Reproduce the entries below exactly, but leave the pictures out.

◆ Data
[Start of section]
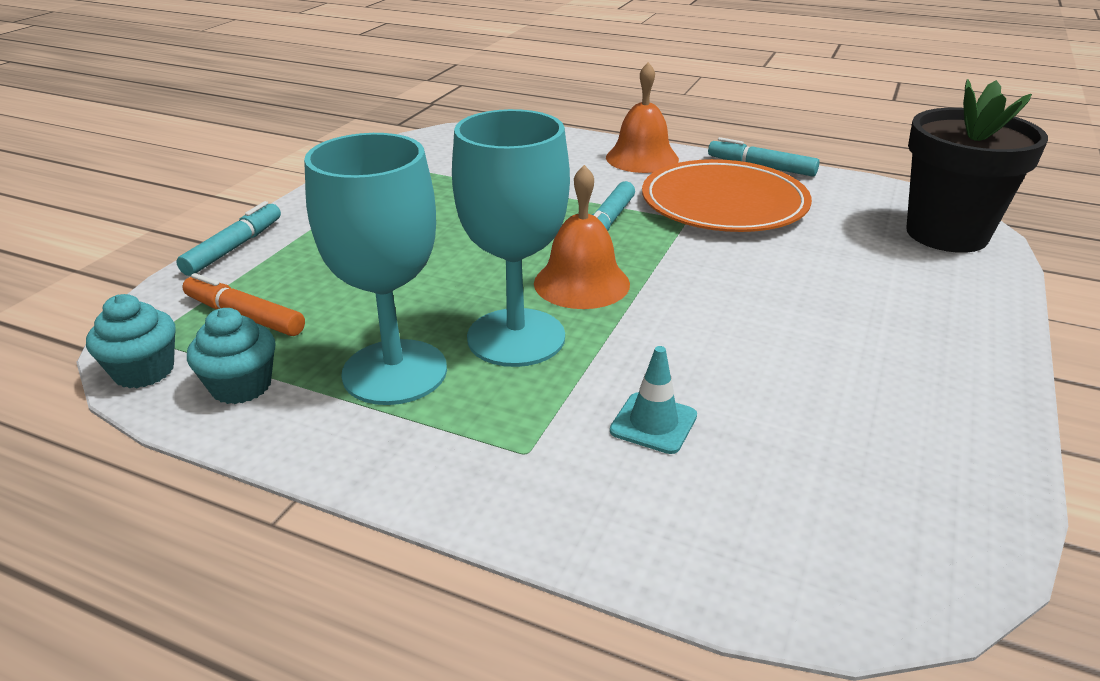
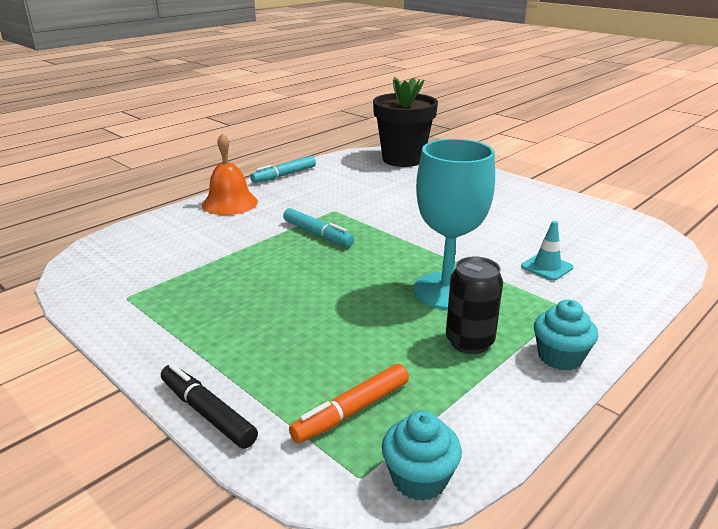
camera: 70 degrees left, 5 degrees down
(234, 247) = (207, 412): turquoise marker -> black marker
(241, 386) = (463, 417): turquoise cupcake -> turquoise cupcake (560, 357)
(395, 372) = (469, 342): turquoise goblet -> black can
(581, 283) = (391, 257): orange bell -> none
(724, 203) = (322, 196): orange plate -> none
[End of section]
◆ Answer box
camera: 70 degrees left, 5 degrees down
(234, 247) = (207, 412): turquoise marker -> black marker
(241, 386) = (463, 417): turquoise cupcake -> turquoise cupcake (560, 357)
(395, 372) = (469, 342): turquoise goblet -> black can
(581, 283) = (391, 257): orange bell -> none
(724, 203) = (322, 196): orange plate -> none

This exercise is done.